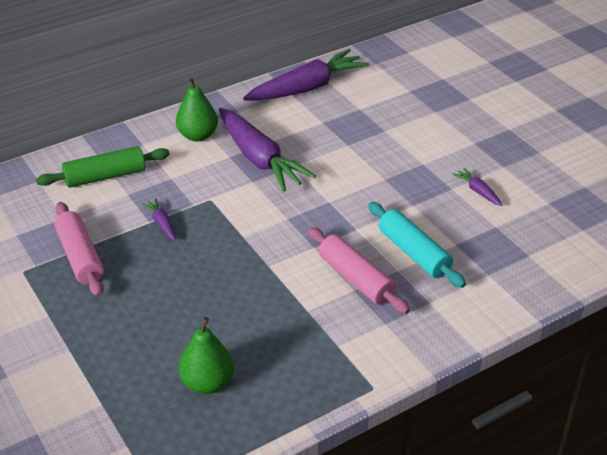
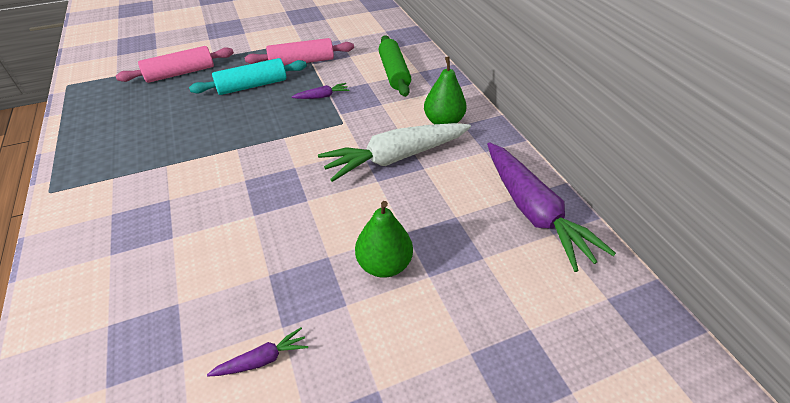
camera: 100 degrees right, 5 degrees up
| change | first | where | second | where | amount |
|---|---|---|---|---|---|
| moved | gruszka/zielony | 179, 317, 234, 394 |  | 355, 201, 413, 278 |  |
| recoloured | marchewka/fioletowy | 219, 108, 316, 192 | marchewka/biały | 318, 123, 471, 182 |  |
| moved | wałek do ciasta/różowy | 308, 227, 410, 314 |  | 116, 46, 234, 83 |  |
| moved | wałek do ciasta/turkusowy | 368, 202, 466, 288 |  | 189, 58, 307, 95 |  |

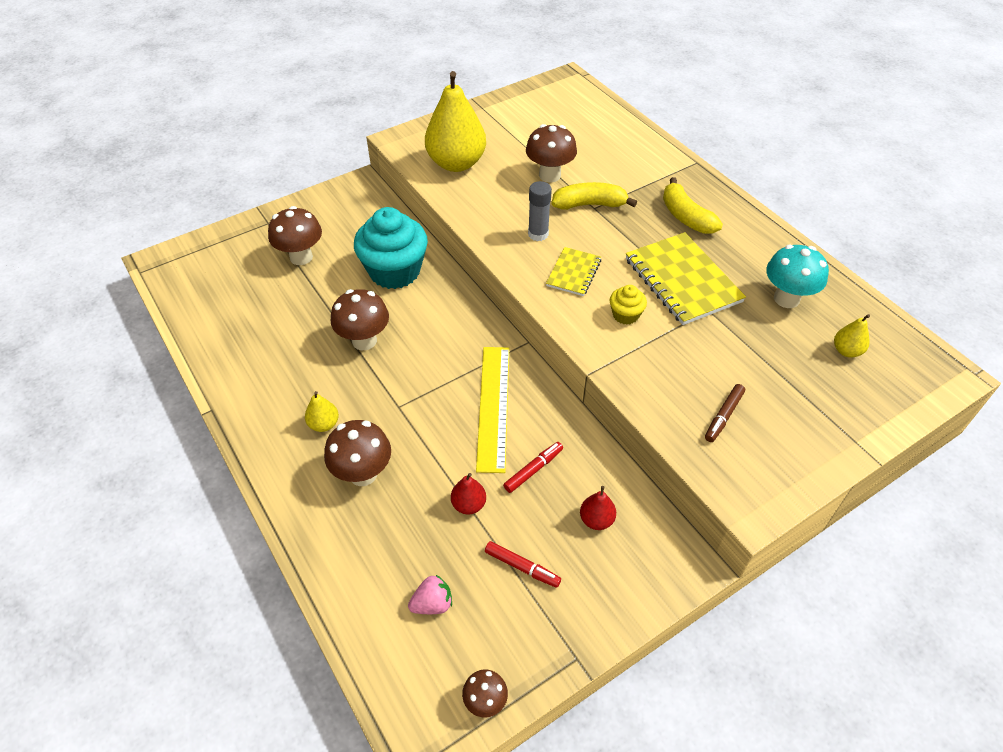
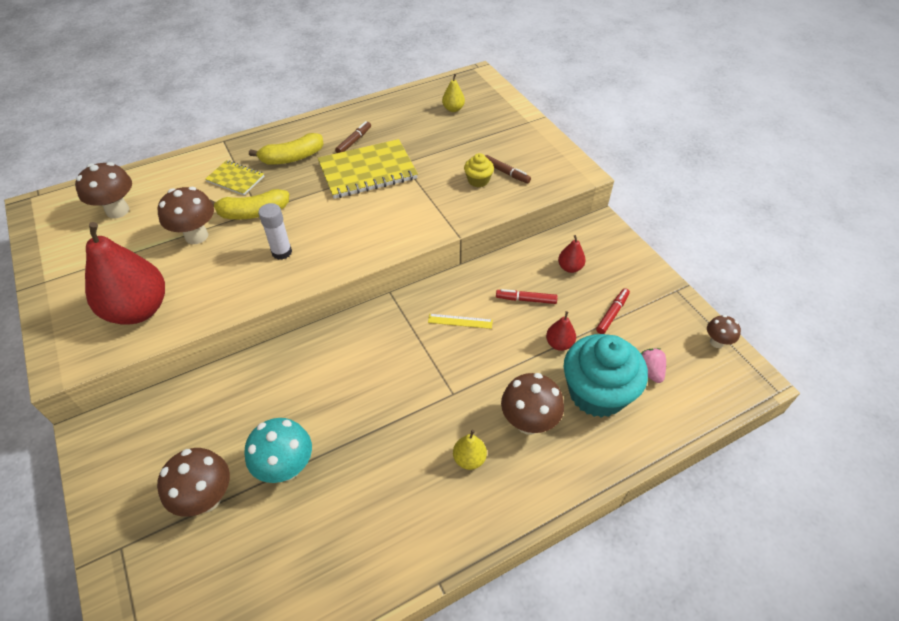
camera: 85 degrees left, 0 degrees up
| change | first | where | second | where | amount |
|---|---|---|---|---|---|
| moved | grzyb/brązowy | 331, 289, 389, 350 |  | 75, 162, 132, 218 |  |
| moved | muffinka/turkusowy | 354, 207, 428, 289 |  | 564, 334, 648, 418 |  |
| recoloured | gruszka/żółty | 425, 71, 486, 172 | gruszka/czerwony | 85, 222, 165, 325 |  |
| resized | linijka/żółty | 476, 347, 509, 473 |  | 428, 314, 493, 329 | x0.47 |
| turned | flamaster/czerwony | 503, 442, 563, 493 |  | 496, 289, 557, 304 | 45 degrees counterclockwise |
| recoloured | klej w sztyfcie/szary | 528, 181, 552, 241 | klej w sztyfcie/biały | 258, 203, 292, 260 |  |
| moved | zeszyt/żółty | 546, 247, 601, 296 |  | 205, 160, 264, 195 |  |
| turned | banan/żółty | 552, 182, 637, 210 |  | 209, 189, 289, 219 | 105 degrees counterclockwise |
| moved | muffinka/żółty | 610, 285, 647, 325 |  | 464, 153, 494, 187 |  |
| moved | grzyb/turkusowy | 766, 244, 829, 308 |  | 244, 418, 312, 483 |  |
| added |  |  | flamaster/brązowy | 335, 121, 371, 153 |  |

### [WORK ITEM]
The material above is to be transcribed exactly, with all pictures omitted.

### [TASK RESPONSE]
camera: 100 degrees right, 5 degrees up
| change | first | where | second | where | amount |
|---|---|---|---|---|---|
| moved | gruszka/zielony | 179, 317, 234, 394 |  | 355, 201, 413, 278 |  |
| recoloured | marchewka/fioletowy | 219, 108, 316, 192 | marchewka/biały | 318, 123, 471, 182 |  |
| moved | wałek do ciasta/różowy | 308, 227, 410, 314 |  | 116, 46, 234, 83 |  |
| moved | wałek do ciasta/turkusowy | 368, 202, 466, 288 |  | 189, 58, 307, 95 |  |

camera: 85 degrees left, 0 degrees up
| change | first | where | second | where | amount |
|---|---|---|---|---|---|
| moved | grzyb/brązowy | 331, 289, 389, 350 |  | 75, 162, 132, 218 |  |
| moved | muffinka/turkusowy | 354, 207, 428, 289 |  | 564, 334, 648, 418 |  |
| recoloured | gruszka/żółty | 425, 71, 486, 172 | gruszka/czerwony | 85, 222, 165, 325 |  |
| resized | linijka/żółty | 476, 347, 509, 473 |  | 428, 314, 493, 329 | x0.47 |
| turned | flamaster/czerwony | 503, 442, 563, 493 |  | 496, 289, 557, 304 | 45 degrees counterclockwise |
| recoloured | klej w sztyfcie/szary | 528, 181, 552, 241 | klej w sztyfcie/biały | 258, 203, 292, 260 |  |
| moved | zeszyt/żółty | 546, 247, 601, 296 |  | 205, 160, 264, 195 |  |
| turned | banan/żółty | 552, 182, 637, 210 |  | 209, 189, 289, 219 | 105 degrees counterclockwise |
| moved | muffinka/żółty | 610, 285, 647, 325 |  | 464, 153, 494, 187 |  |
| moved | grzyb/turkusowy | 766, 244, 829, 308 |  | 244, 418, 312, 483 |  |
| added |  |  | flamaster/brązowy | 335, 121, 371, 153 |  |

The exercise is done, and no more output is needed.